● DATASET EXTRACT:
= = = = = = =

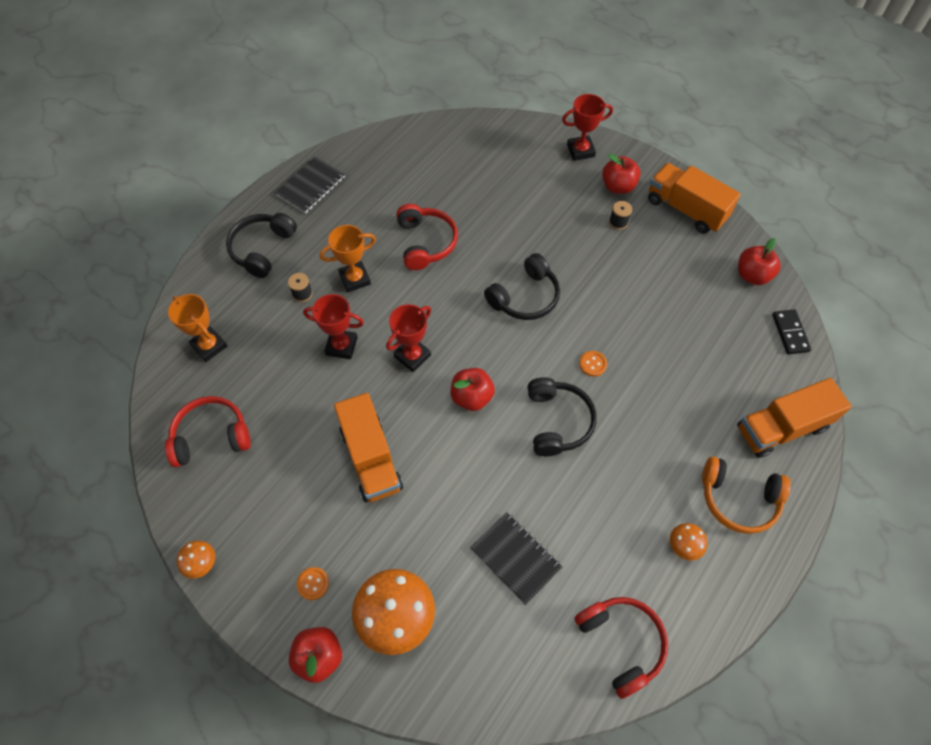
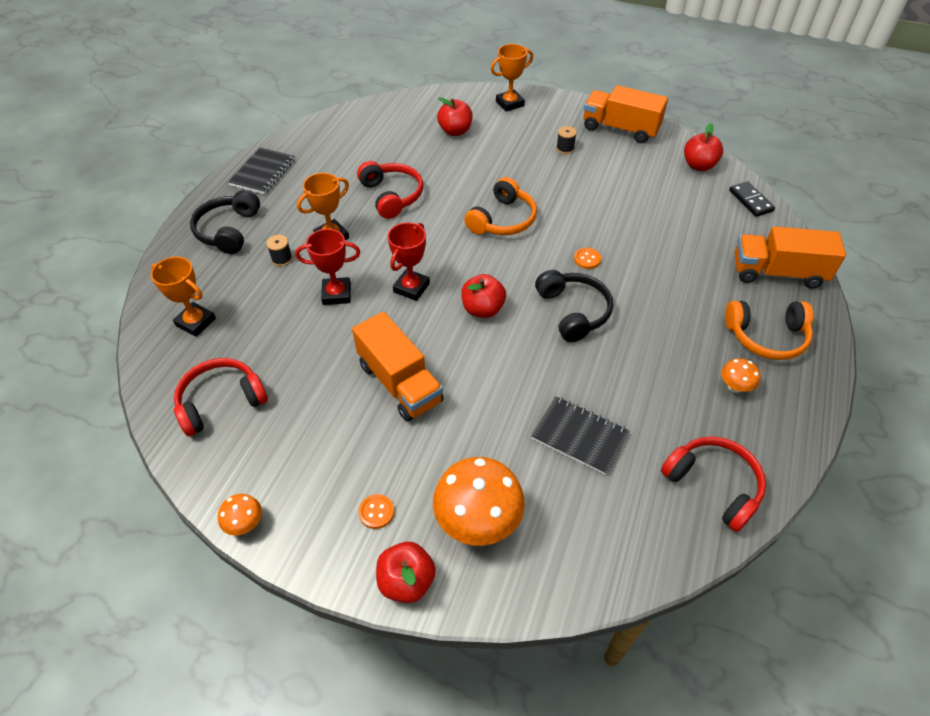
camera: 15 degrees left, 10 degrees down
(525, 297) = (503, 220): black headphones -> orange headphones
(580, 150) = (510, 103): red trophy -> orange trophy
(618, 186) = (554, 123): red apple -> red apple (455, 131)
(781, 428) = (777, 273): orange truck -> orange truck turned 45 degrees clockwise

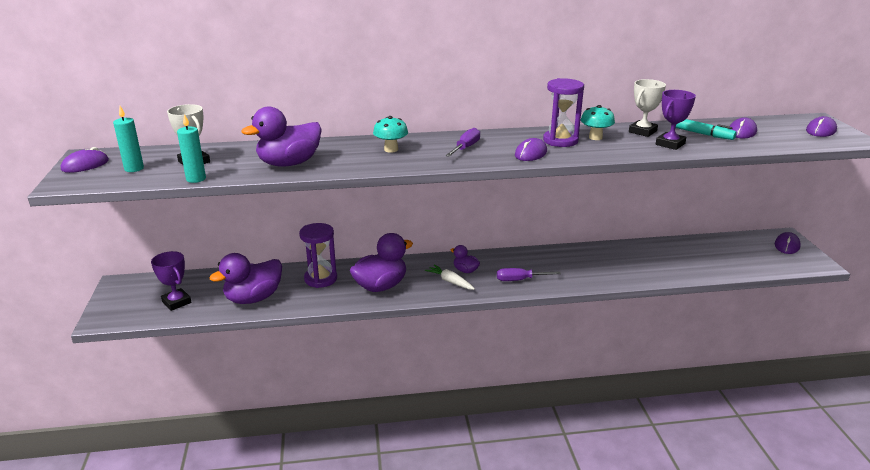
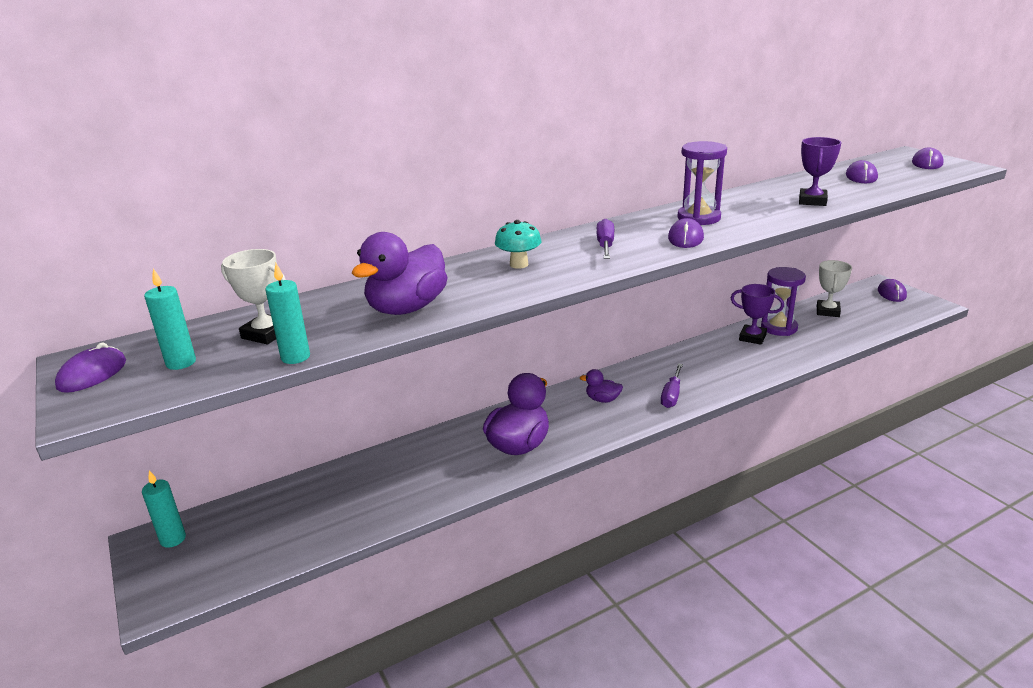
camera: 20 degrees left, 0 degrees up
(134, 287) = (173, 539): none -> turquoise candle
(176, 302) = (257, 543): purple trophy -> purple trophy (752, 337)
(253, 298) = (365, 507): purple duck -> none
(320, 279) = (435, 456): purple hourglass -> purple hourglass (779, 328)
(450, 282) = (596, 417): white carrot -> none
(520, 280) = (671, 395): purple screwdriver -> purple screwdriver turned 45 degrees counterclockwise
(595, 137) = (730, 208): turquoise mushroom -> none
(642, 131) = (768, 193): white trophy -> white trophy (827, 311)
(702, 134) = (828, 185): turquoise marker -> none

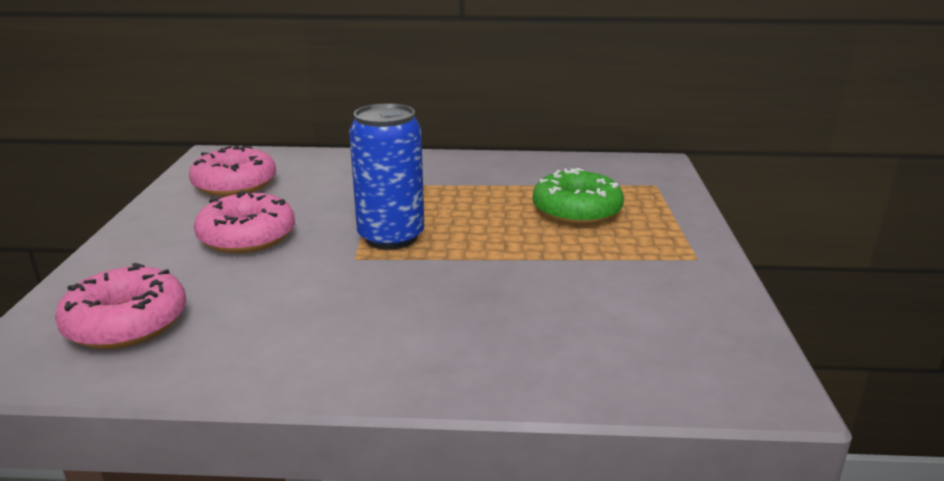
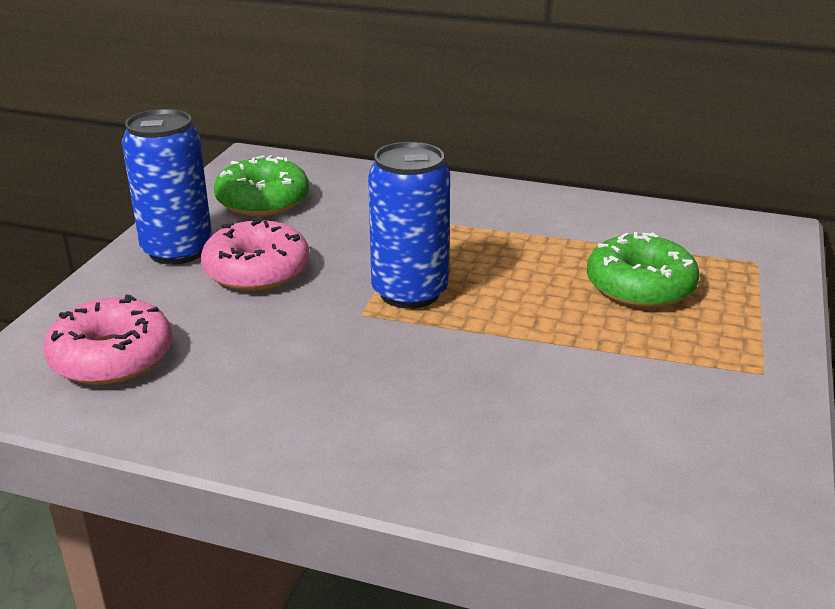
camera: 15 degrees right, 5 degrees up
(166, 230) = (177, 250): none -> blue can
(235, 184) = (263, 201): pink donut -> green donut

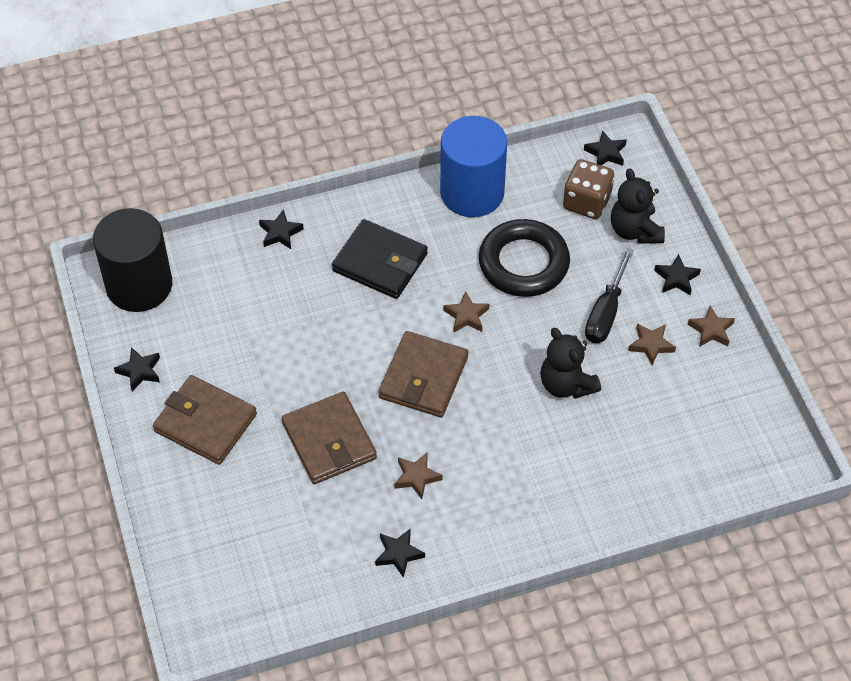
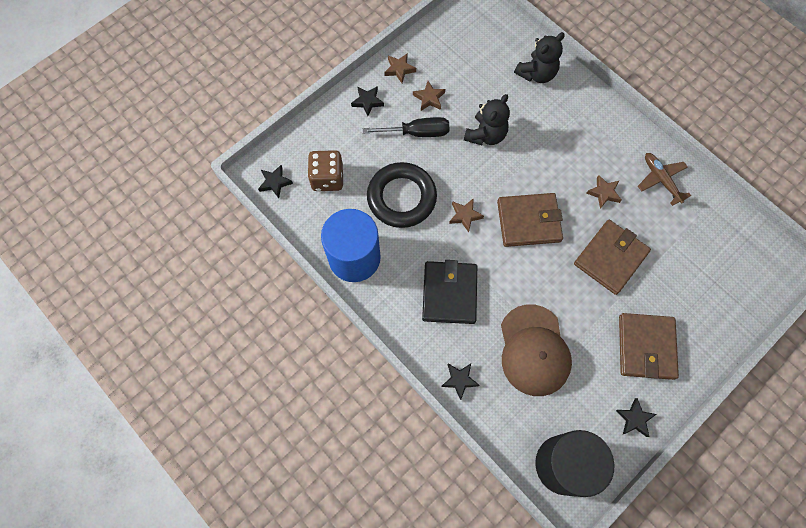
camera: 115 degrees left, 15 degrees up
(269, 313) = (534, 350): none -> brown cap
(399, 554) = (661, 180): black star -> brown plane
(635, 230) = (338, 139): black teddy bear -> black teddy bear (536, 73)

= = = = = = =

● ACTIVITY: Looking above, find the stretch of lines that opens with the one holding "camera: 20 degrees left, 0 degrees up" and closes with the one holding "camera: 115 degrees left, 15 degrees up". Copy it exactly, pictures excluded.

● ANSWER BOX:
camera: 20 degrees left, 0 degrees up
(134, 287) = (173, 539): none -> turquoise candle
(176, 302) = (257, 543): purple trophy -> purple trophy (752, 337)
(253, 298) = (365, 507): purple duck -> none
(320, 279) = (435, 456): purple hourglass -> purple hourglass (779, 328)
(450, 282) = (596, 417): white carrot -> none
(520, 280) = (671, 395): purple screwdriver -> purple screwdriver turned 45 degrees counterclockwise
(595, 137) = (730, 208): turquoise mushroom -> none
(642, 131) = (768, 193): white trophy -> white trophy (827, 311)
(702, 134) = (828, 185): turquoise marker -> none

camera: 15 degrees right, 5 degrees up
(166, 230) = (177, 250): none -> blue can
(235, 184) = (263, 201): pink donut -> green donut

camera: 115 degrees left, 15 degrees up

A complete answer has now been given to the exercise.